* [Your task]:
What you return should match the entries below exactly, only without the images.

* [Entries shown]:
%%
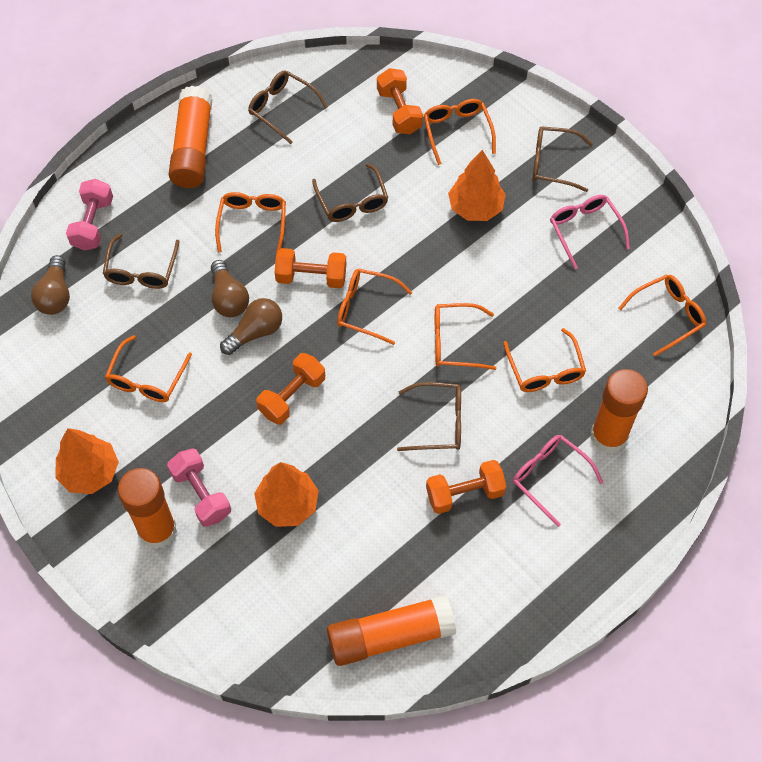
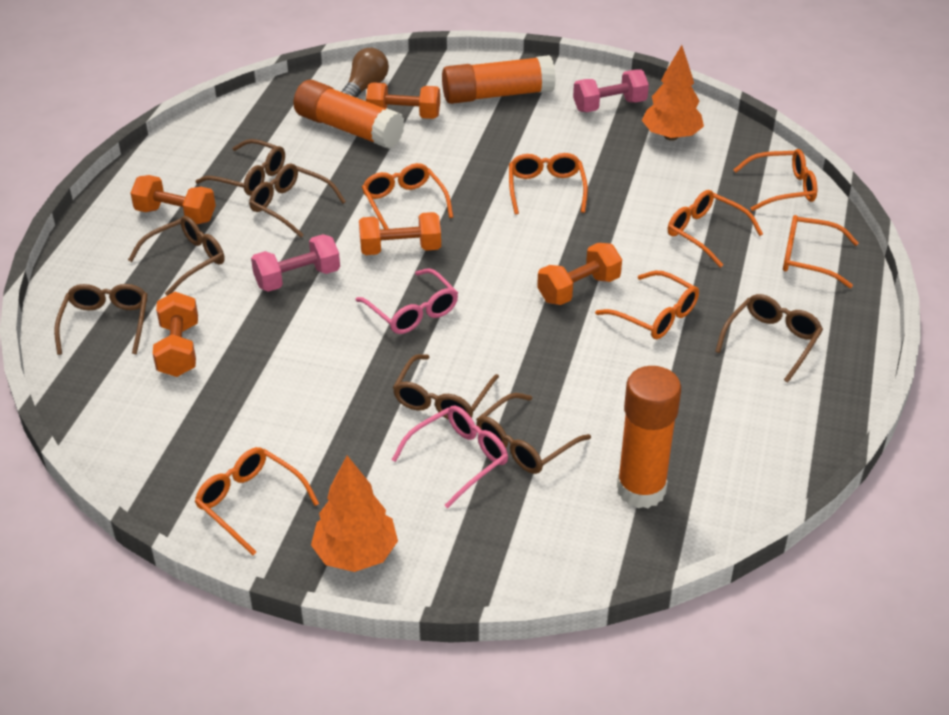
brown glasses: 5 -> 7
brown light bulb: 3 -> 1
orange dumbbell: 4 -> 5
orange glue stick: 4 -> 3
orange tree: 3 -> 2

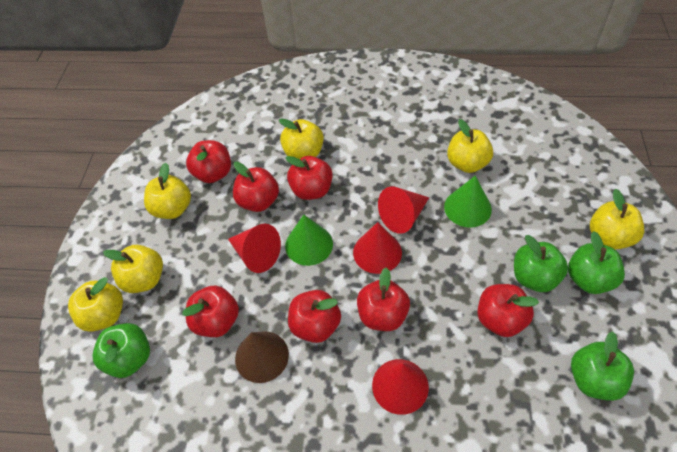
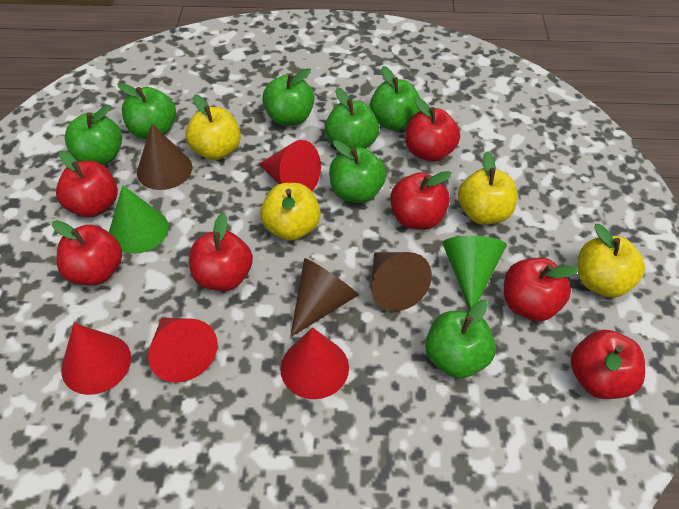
brown cone: 1 -> 3
green apple: 4 -> 7
yellow apple: 6 -> 4

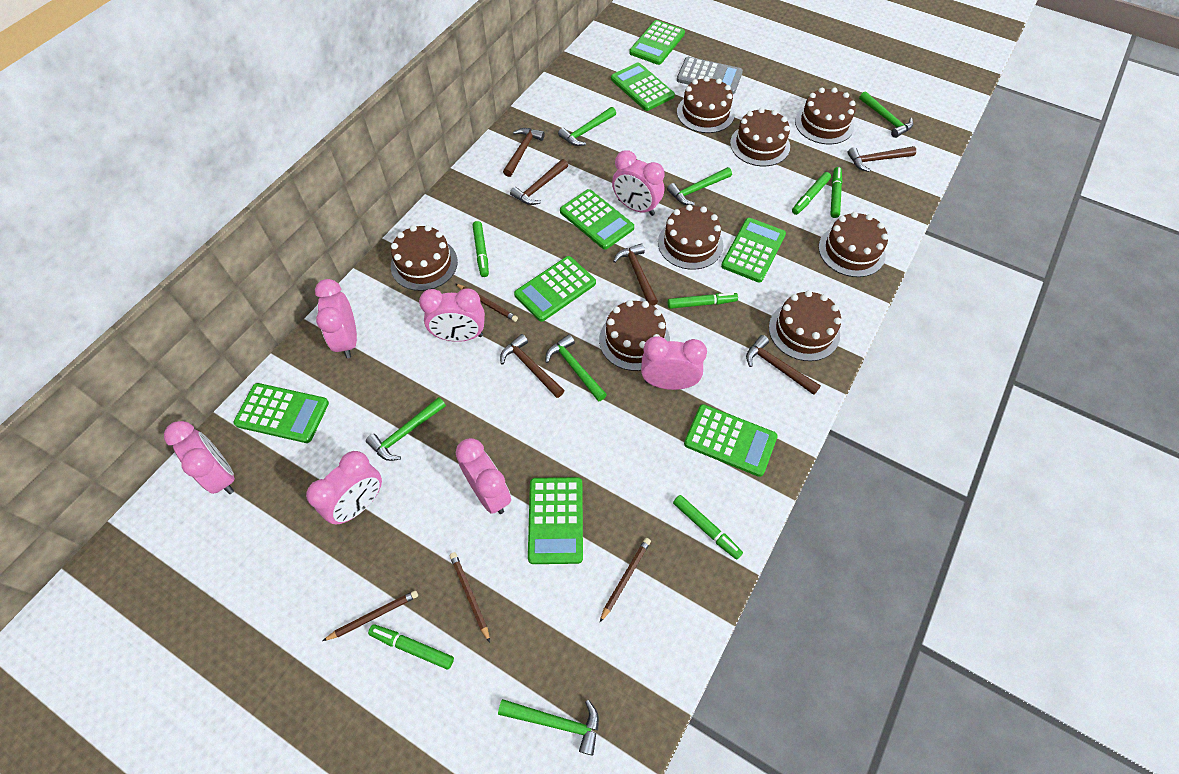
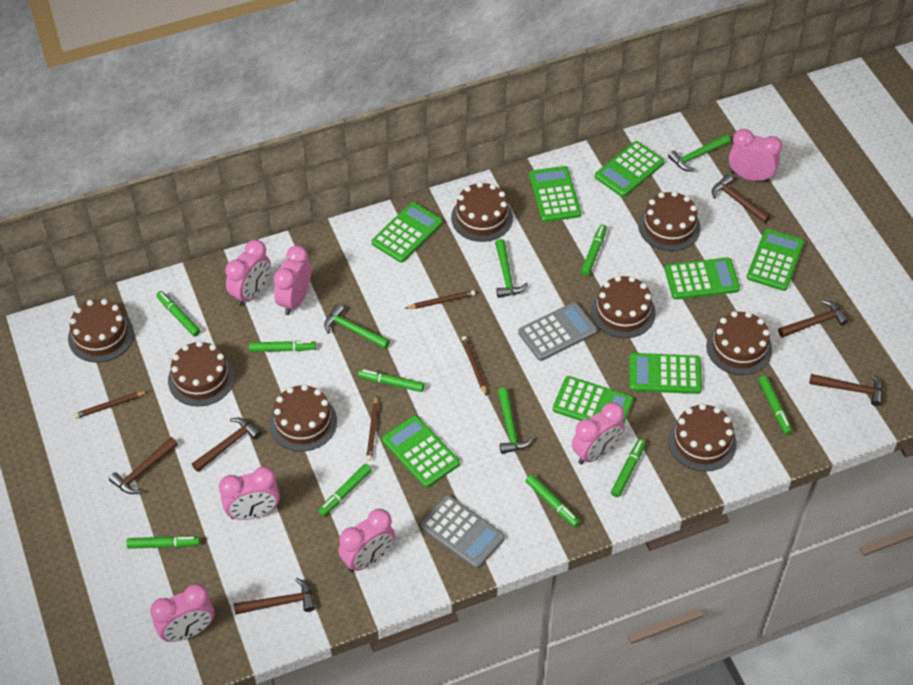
green hammer: 6 -> 4
green marker: 6 -> 9
grey calculator: 1 -> 2

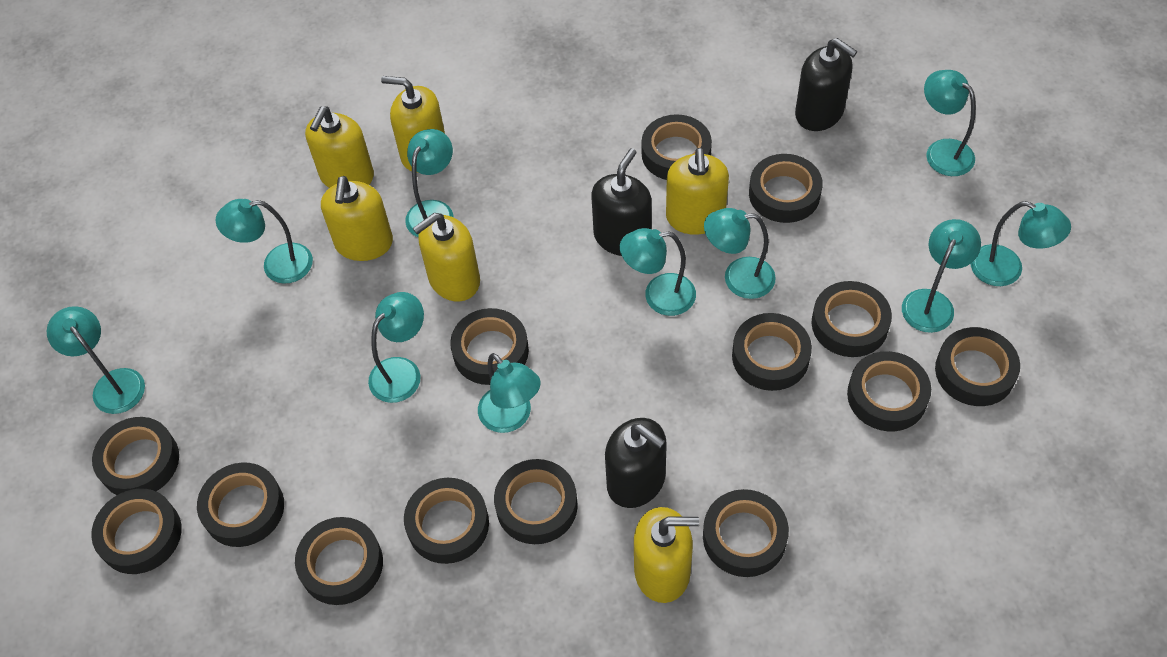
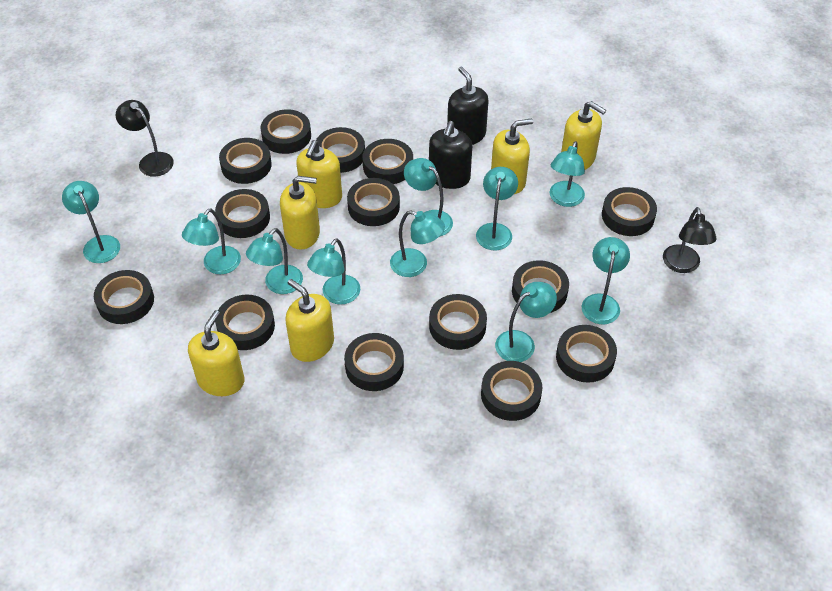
black lamp: 0 -> 2
black soap dispenser: 3 -> 2

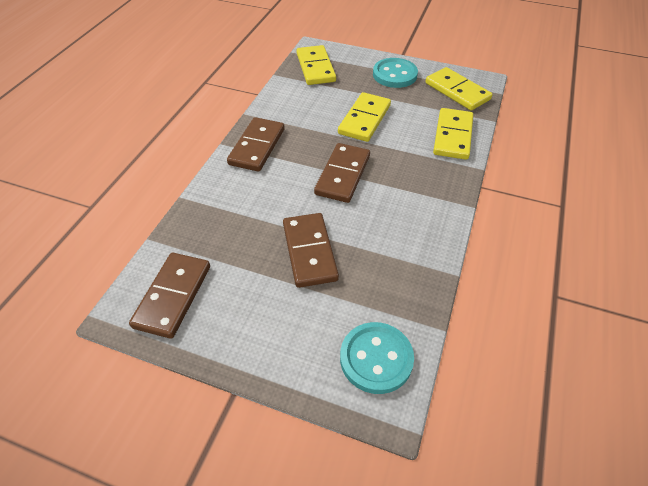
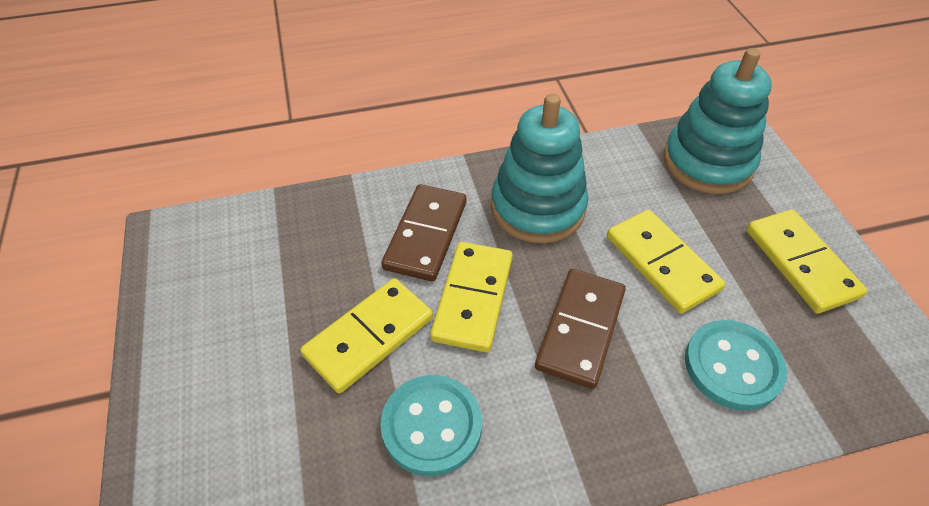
brown domino: 4 -> 2
turquoise stacking toy: 0 -> 2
%%
* [Solution below]:
brown glasses: 5 -> 7
brown light bulb: 3 -> 1
orange dumbbell: 4 -> 5
orange glue stick: 4 -> 3
orange tree: 3 -> 2

brown cone: 1 -> 3
green apple: 4 -> 7
yellow apple: 6 -> 4

green hammer: 6 -> 4
green marker: 6 -> 9
grey calculator: 1 -> 2

black lamp: 0 -> 2
black soap dispenser: 3 -> 2

brown domino: 4 -> 2
turquoise stacking toy: 0 -> 2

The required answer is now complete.